◆ **What is expected**
Copy every line of the data that contains the string "filing".

◆ **Listed entries**
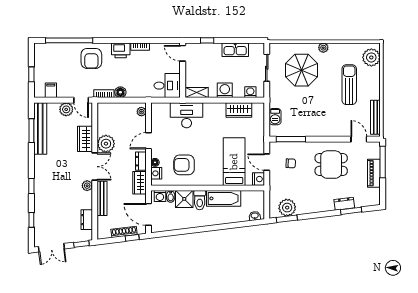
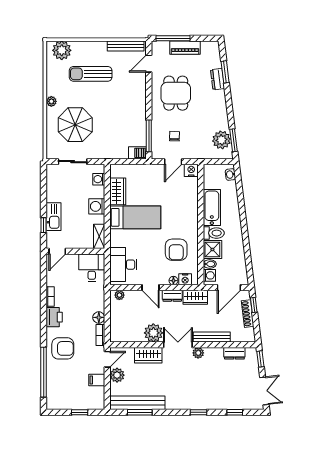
kitchen sink: (235, 50) -> (54, 217), moved
filing cabinet: (51, 90) -> (97, 380), moved
desk: (187, 115) -> (123, 265), moved
barbecue: (275, 117) -> (137, 153), moved
bed: (234, 162) -> (135, 217), moved, turned 180

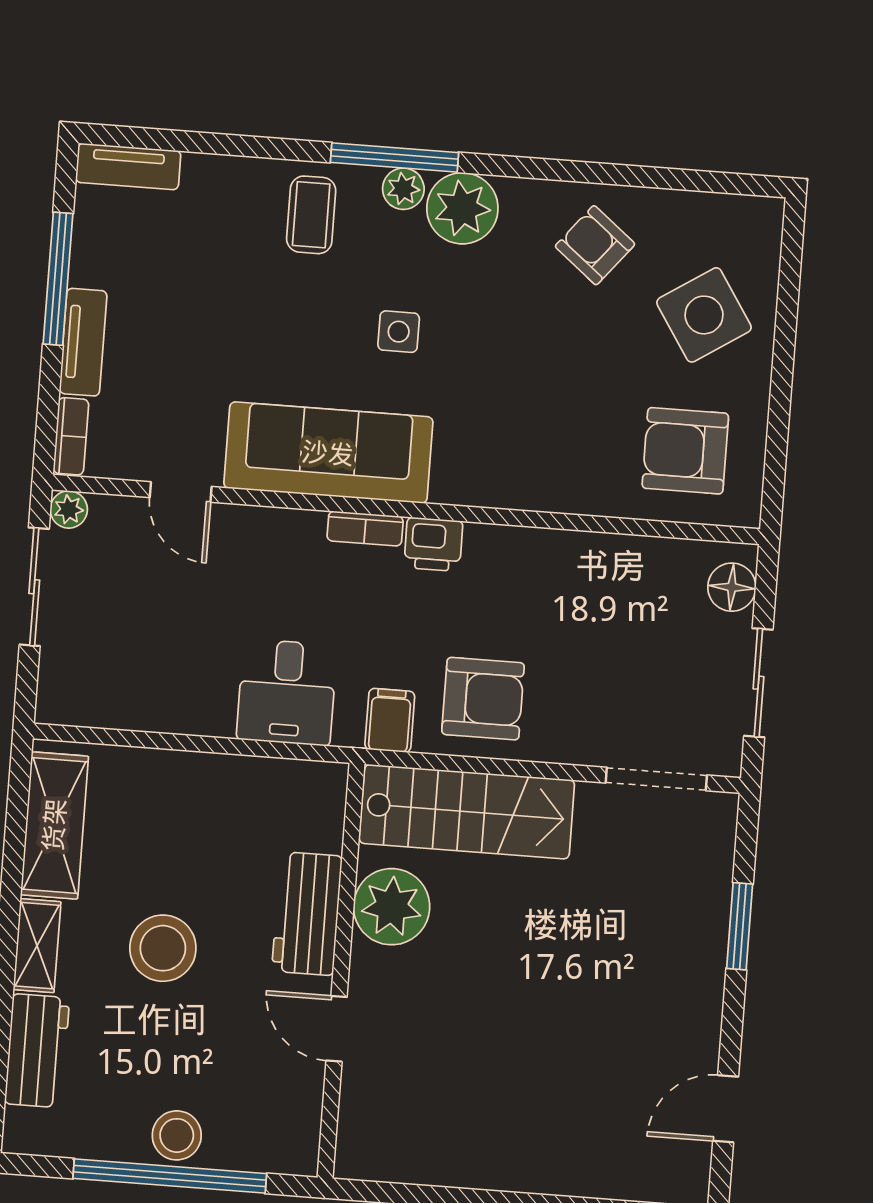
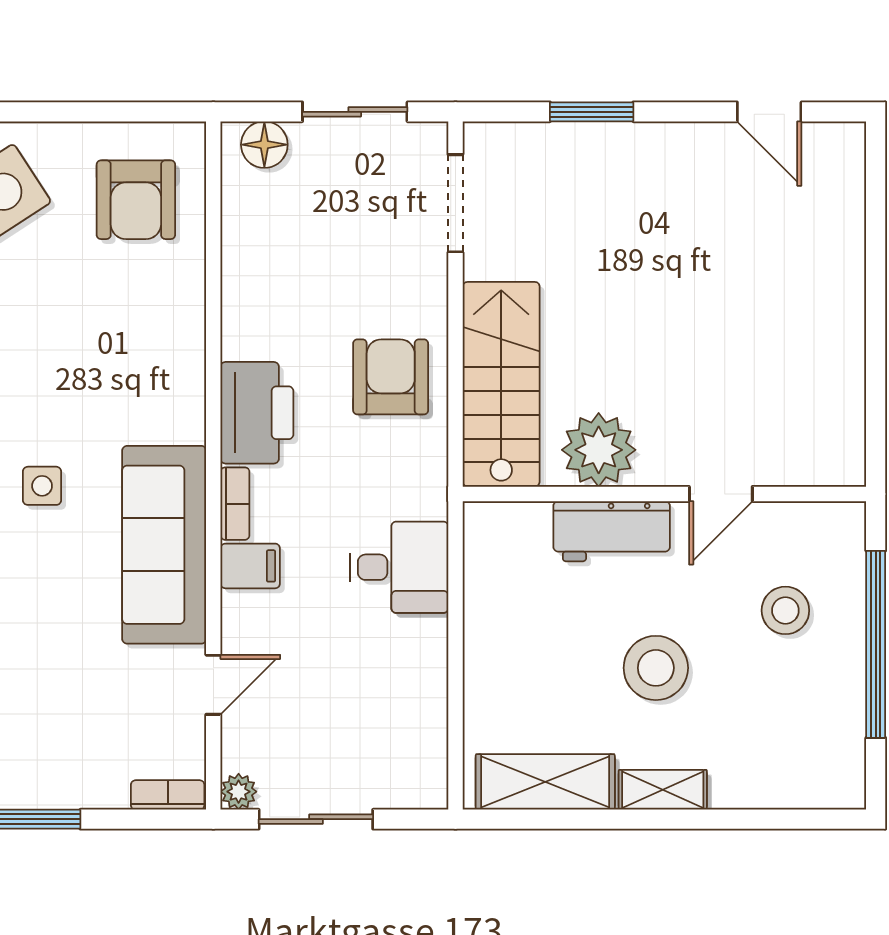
tv unit: (83, 342) -> (76, 790), removed
printer: (433, 544) -> (257, 413), width x1.87, depth x1.48
filing cabinet: (390, 720) -> (250, 566), moved, turned 180
workbench: (37, 1051) -> (764, 782), removed
stool: (177, 1135) -> (785, 610), moved

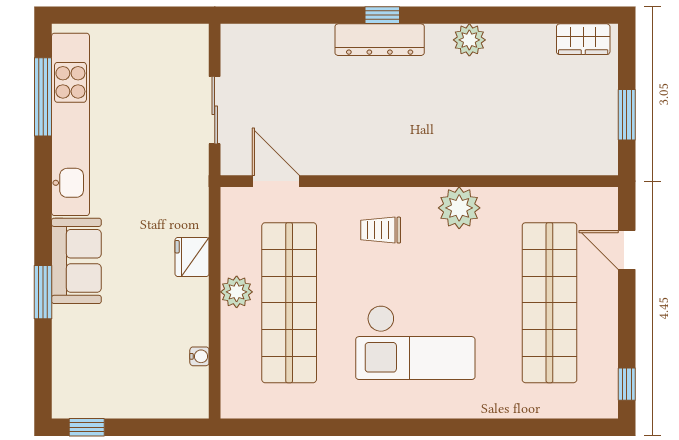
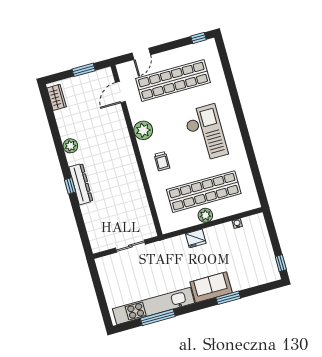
window: (43, 97) -> (158, 317), moved
door: (276, 181) -> (120, 92), moved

◆ **Response**
filing cabinet: (51, 90) -> (97, 380), moved
filing cabinet: (390, 720) -> (250, 566), moved, turned 180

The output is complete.